— Begin —
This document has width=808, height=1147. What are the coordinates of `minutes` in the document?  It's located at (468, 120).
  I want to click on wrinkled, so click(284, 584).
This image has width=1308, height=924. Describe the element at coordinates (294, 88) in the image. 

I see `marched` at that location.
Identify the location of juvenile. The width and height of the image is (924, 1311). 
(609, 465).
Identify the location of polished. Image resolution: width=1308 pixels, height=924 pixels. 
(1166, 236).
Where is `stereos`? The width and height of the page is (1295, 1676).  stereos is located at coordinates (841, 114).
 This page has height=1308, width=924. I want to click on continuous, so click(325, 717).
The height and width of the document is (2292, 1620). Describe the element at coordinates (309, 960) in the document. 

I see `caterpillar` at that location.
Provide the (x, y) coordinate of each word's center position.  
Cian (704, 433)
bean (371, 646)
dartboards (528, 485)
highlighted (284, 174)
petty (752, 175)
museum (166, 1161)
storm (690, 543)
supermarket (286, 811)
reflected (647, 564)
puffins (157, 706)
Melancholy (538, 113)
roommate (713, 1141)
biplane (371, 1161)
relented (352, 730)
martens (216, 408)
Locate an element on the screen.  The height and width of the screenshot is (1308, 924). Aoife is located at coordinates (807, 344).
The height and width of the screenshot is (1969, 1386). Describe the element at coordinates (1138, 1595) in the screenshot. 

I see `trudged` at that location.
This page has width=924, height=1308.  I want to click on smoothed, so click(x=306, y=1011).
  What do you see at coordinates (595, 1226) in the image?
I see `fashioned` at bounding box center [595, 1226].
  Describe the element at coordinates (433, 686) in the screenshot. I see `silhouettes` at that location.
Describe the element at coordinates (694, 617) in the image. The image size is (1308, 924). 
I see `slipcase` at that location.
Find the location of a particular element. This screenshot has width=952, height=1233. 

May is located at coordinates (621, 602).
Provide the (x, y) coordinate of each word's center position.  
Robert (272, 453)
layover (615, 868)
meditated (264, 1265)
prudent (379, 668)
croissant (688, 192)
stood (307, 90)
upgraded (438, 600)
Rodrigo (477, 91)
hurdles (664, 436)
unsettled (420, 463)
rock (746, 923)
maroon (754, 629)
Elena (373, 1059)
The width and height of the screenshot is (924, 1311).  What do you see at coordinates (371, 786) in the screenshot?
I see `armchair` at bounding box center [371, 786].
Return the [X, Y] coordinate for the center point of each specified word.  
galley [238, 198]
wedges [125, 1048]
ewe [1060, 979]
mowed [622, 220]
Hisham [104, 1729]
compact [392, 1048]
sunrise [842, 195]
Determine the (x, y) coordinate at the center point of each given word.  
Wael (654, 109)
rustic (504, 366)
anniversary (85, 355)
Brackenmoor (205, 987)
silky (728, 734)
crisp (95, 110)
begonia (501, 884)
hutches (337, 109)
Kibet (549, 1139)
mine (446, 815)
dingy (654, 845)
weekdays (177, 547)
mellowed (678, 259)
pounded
— End —
* _Request_: Convert every line of the entries above into a Markdown table with two columns, Row and Entry line, numbering the rows in order and omitting blank lines.

* _Full answer_:
| Row | Entry line |
|---|---|
| 1 | This document has width=808, height=1147. What are the coordinates of `minutes` in the document?  It's located at (468, 120). |
| 2 |   I want to click on wrinkled, so click(284, 584). |
| 3 | This image has width=1308, height=924. Describe the element at coordinates (294, 88) in the image.  |
| 4 | I see `marched` at that location. |
| 5 | Identify the location of juvenile. The width and height of the image is (924, 1311).  |
| 6 | (609, 465). |
| 7 | Identify the location of polished. Image resolution: width=1308 pixels, height=924 pixels.  |
| 8 | (1166, 236). |
| 9 | Where is `stereos`? The width and height of the page is (1295, 1676).  stereos is located at coordinates (841, 114). |
| 10 |  This page has height=1308, width=924. I want to click on continuous, so click(325, 717). |
| 11 | The height and width of the document is (2292, 1620). Describe the element at coordinates (309, 960) in the document.  |
| 12 | I see `caterpillar` at that location. |
| 13 | Provide the (x, y) coordinate of each word's center position.   |
| 14 | Cian (704, 433) |
| 15 | bean (371, 646) |
| 16 | dartboards (528, 485) |
| 17 | highlighted (284, 174) |
| 18 | petty (752, 175) |
| 19 | museum (166, 1161) |
| 20 | storm (690, 543) |
| 21 | supermarket (286, 811) |
| 22 | reflected (647, 564) |
| 23 | puffins (157, 706) |
| 24 | Melancholy (538, 113) |
| 25 | roommate (713, 1141) |
| 26 | biplane (371, 1161) |
| 27 | relented (352, 730) |
| 28 | martens (216, 408) |
| 29 | Locate an element on the screen.  The height and width of the screenshot is (1308, 924). Aoife is located at coordinates (807, 344). |
| 30 | The height and width of the screenshot is (1969, 1386). Describe the element at coordinates (1138, 1595) in the screenshot.  |
| 31 | I see `trudged` at that location. |
| 32 | This page has width=924, height=1308.  I want to click on smoothed, so click(x=306, y=1011). |
| 33 |   What do you see at coordinates (595, 1226) in the image? |
| 34 | I see `fashioned` at bounding box center [595, 1226]. |
| 35 |   Describe the element at coordinates (433, 686) in the screenshot. I see `silhouettes` at that location. |
| 36 | Describe the element at coordinates (694, 617) in the image. The image size is (1308, 924).  |
| 37 | I see `slipcase` at that location. |
| 38 | Find the location of a particular element. This screenshot has width=952, height=1233.  |
| 39 | May is located at coordinates (621, 602). |
| 40 | Provide the (x, y) coordinate of each word's center position.   |
| 41 | Robert (272, 453) |
| 42 | layover (615, 868) |
| 43 | meditated (264, 1265) |
| 44 | prudent (379, 668) |
| 45 | croissant (688, 192) |
| 46 | stood (307, 90) |
| 47 | upgraded (438, 600) |
| 48 | Rodrigo (477, 91) |
| 49 | hurdles (664, 436) |
| 50 | unsettled (420, 463) |
| 51 | rock (746, 923) |
| 52 | maroon (754, 629) |
| 53 | Elena (373, 1059) |
| 54 | The width and height of the screenshot is (924, 1311).  What do you see at coordinates (371, 786) in the screenshot? |
| 55 | I see `armchair` at bounding box center [371, 786]. |
| 56 | Return the [X, Y] coordinate for the center point of each specified word.   |
| 57 | galley [238, 198] |
| 58 | wedges [125, 1048] |
| 59 | ewe [1060, 979] |
| 60 | mowed [622, 220] |
| 61 | Hisham [104, 1729] |
| 62 | compact [392, 1048] |
| 63 | sunrise [842, 195] |
| 64 | Determine the (x, y) coordinate at the center point of each given word.   |
| 65 | Wael (654, 109) |
| 66 | rustic (504, 366) |
| 67 | anniversary (85, 355) |
| 68 | Brackenmoor (205, 987) |
| 69 | silky (728, 734) |
| 70 | crisp (95, 110) |
| 71 | begonia (501, 884) |
| 72 | hutches (337, 109) |
| 73 | Kibet (549, 1139) |
| 74 | mine (446, 815) |
| 75 | dingy (654, 845) |
| 76 | weekdays (177, 547) |
| 77 | mellowed (678, 259) |
| 78 | pounded |